[Opening Data shown section]

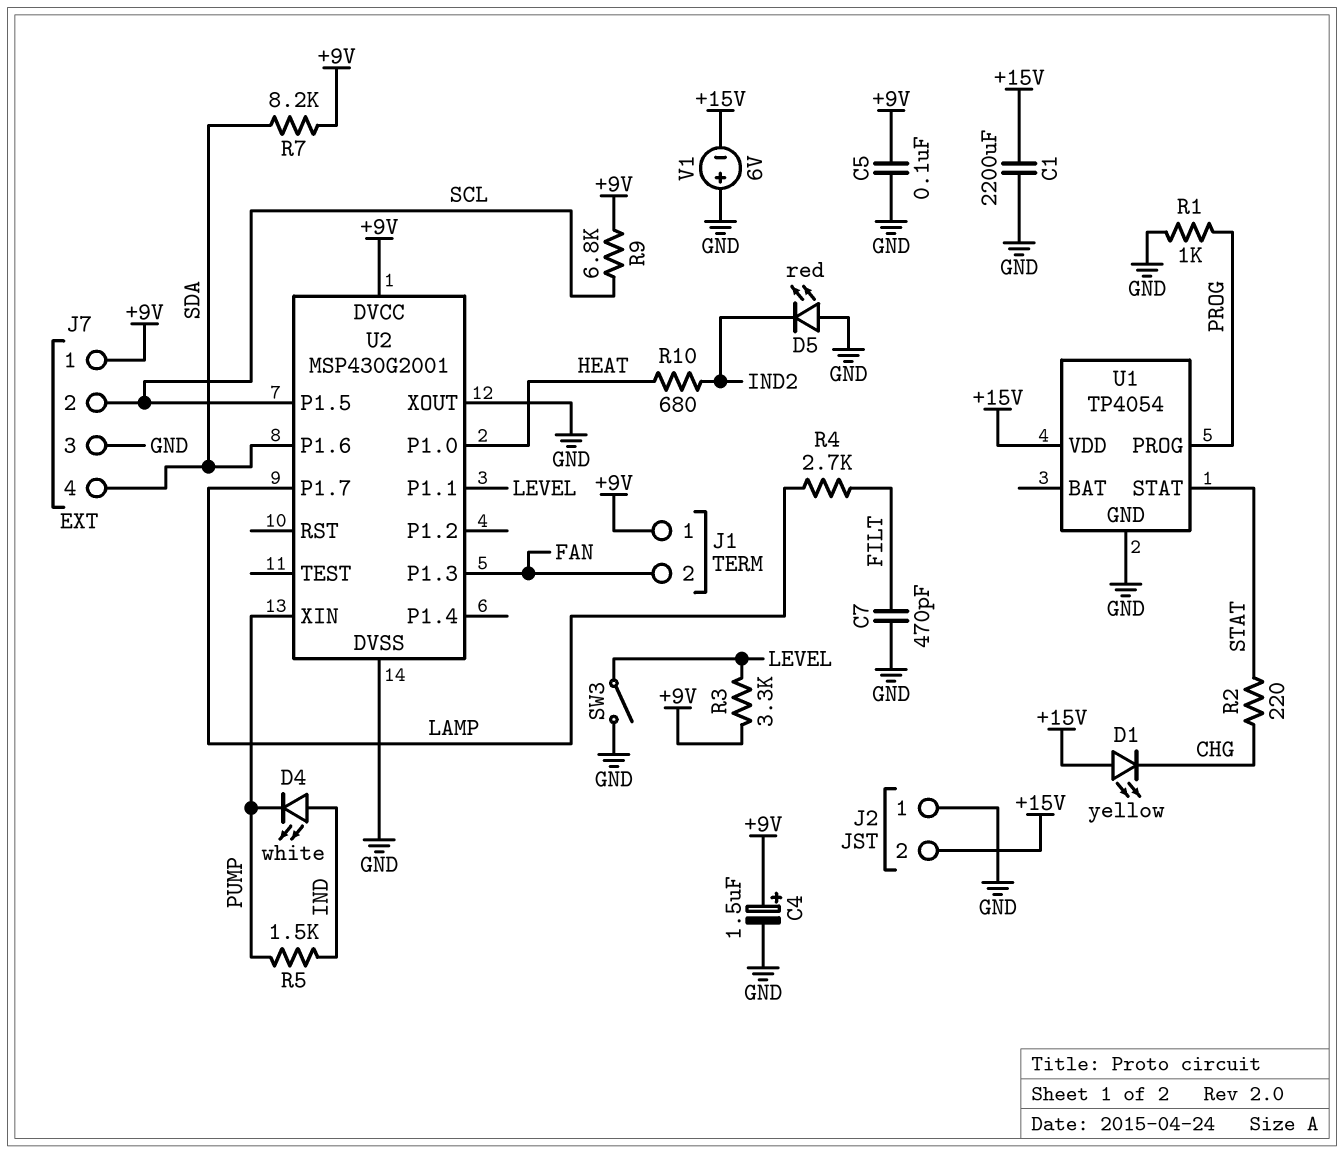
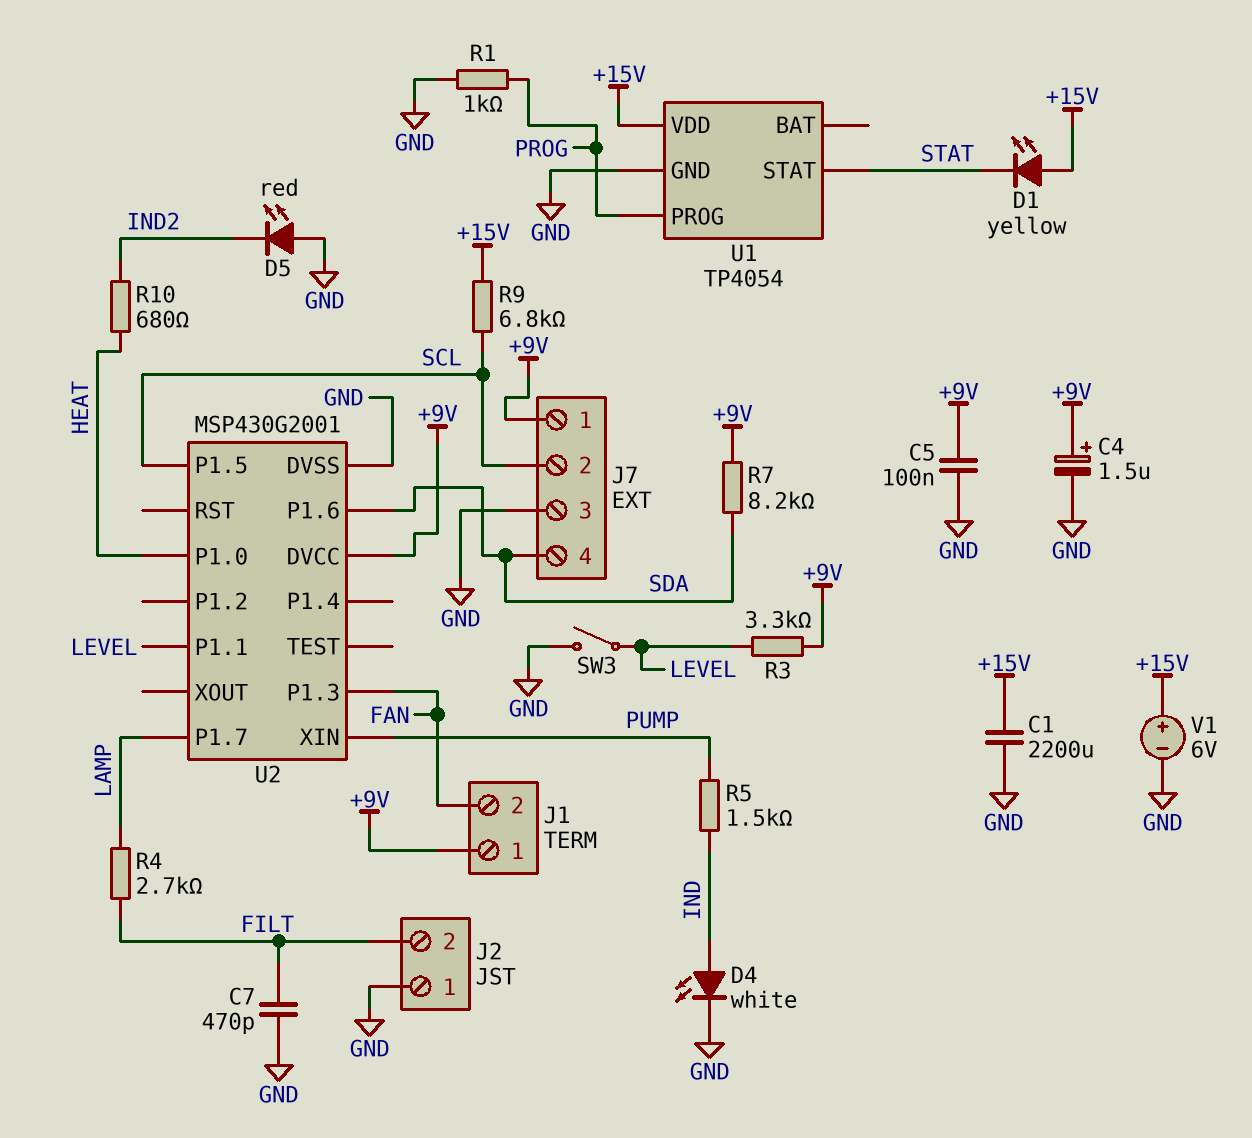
D1: LED yellow (A +15V, K CHG) -> LED yellow (A +15V, K STAT)
D4: LED white (A IND, K PUMP) -> LED white (A IND, K GND)
J2 pin 2: +15V -> FILT
R2: 220 (CHG, STAT) -> none
R9: 6.8k (+9V, SCL) -> 6.8k (+15V, SCL)
U2 pin XOUT: GND -> none
V1: 6V (plus GND, minus +15V) -> 6V (plus +15V, minus GND)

[Closing Data shown section]

■ **What the task requires**
Without the pictures, print the records in full, exactly as they appear.

■ **Result of the exercise**
D1: LED yellow (A +15V, K CHG) -> LED yellow (A +15V, K STAT)
D4: LED white (A IND, K PUMP) -> LED white (A IND, K GND)
J2 pin 2: +15V -> FILT
R2: 220 (CHG, STAT) -> none
R9: 6.8k (+9V, SCL) -> 6.8k (+15V, SCL)
U2 pin XOUT: GND -> none
V1: 6V (plus GND, minus +15V) -> 6V (plus +15V, minus GND)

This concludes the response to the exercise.